Problem to work on: Pull out of the data below the stretch of lines bounded by the one containing "yellow slope B2:B3 level 1 top 2 -> none" and the one containing "white cone E3", both bounds included, unchanged.

Data for this exercise:
====================

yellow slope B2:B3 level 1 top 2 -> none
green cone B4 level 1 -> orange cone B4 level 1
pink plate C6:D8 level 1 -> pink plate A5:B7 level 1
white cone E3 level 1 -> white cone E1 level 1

====================

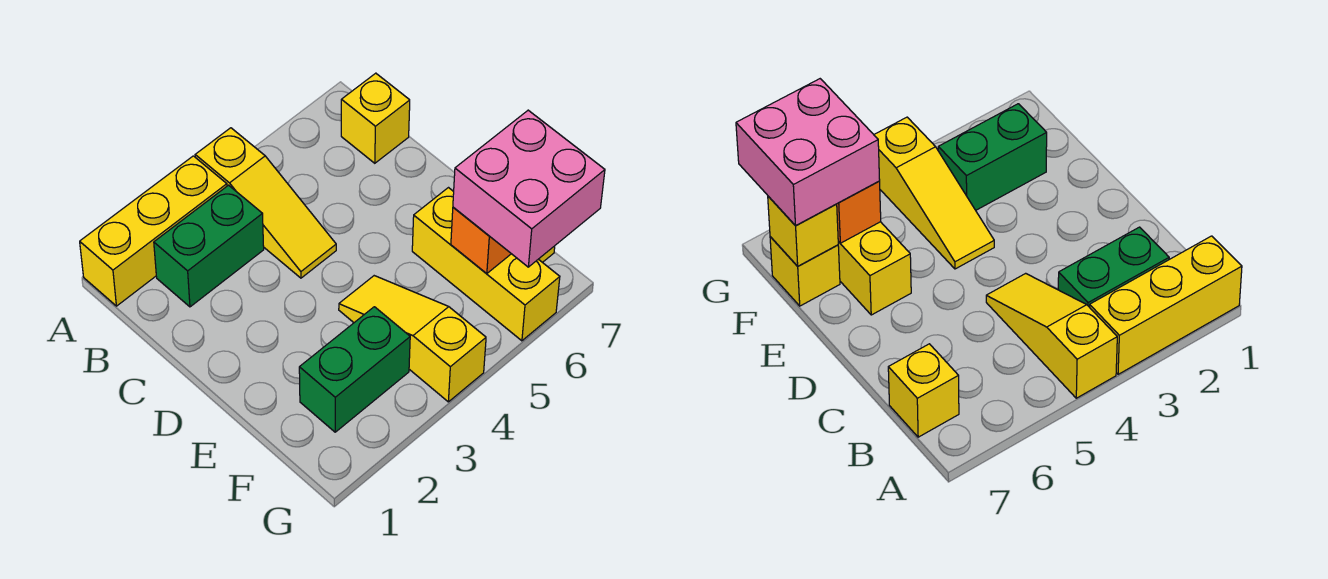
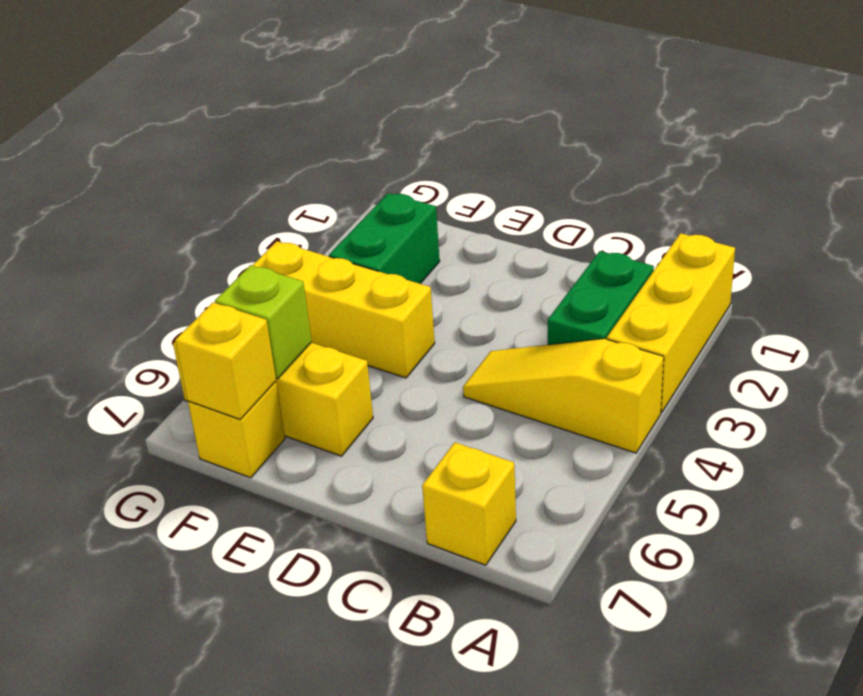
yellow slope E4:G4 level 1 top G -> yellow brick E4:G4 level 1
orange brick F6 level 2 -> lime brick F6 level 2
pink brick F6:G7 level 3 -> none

====================

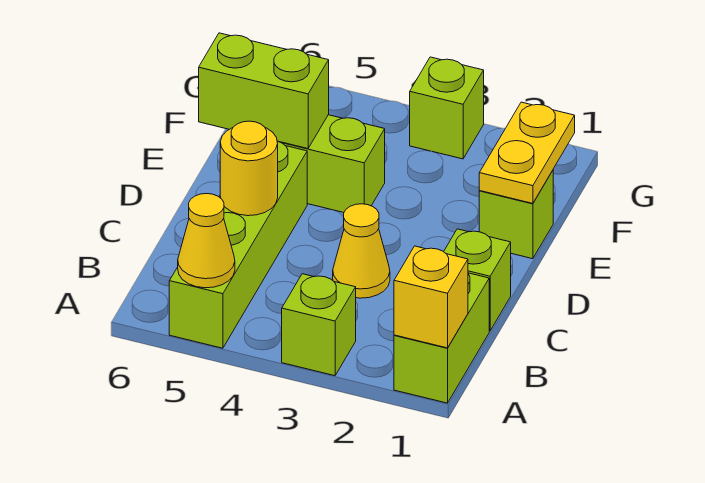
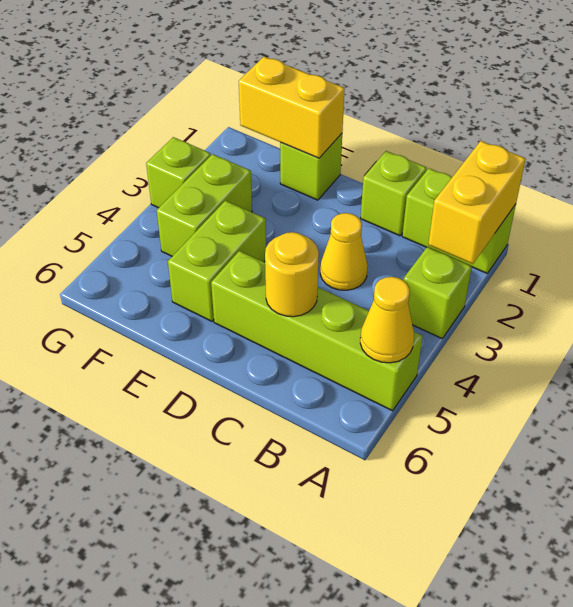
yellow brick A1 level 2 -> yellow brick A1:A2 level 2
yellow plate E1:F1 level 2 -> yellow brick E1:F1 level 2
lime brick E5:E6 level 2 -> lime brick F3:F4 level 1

====================

Solution below:
yellow slope B2:B3 level 1 top 2 -> none
green cone B4 level 1 -> orange cone B4 level 1
pink plate C6:D8 level 1 -> pink plate A5:B7 level 1
white cone E3 level 1 -> white cone E1 level 1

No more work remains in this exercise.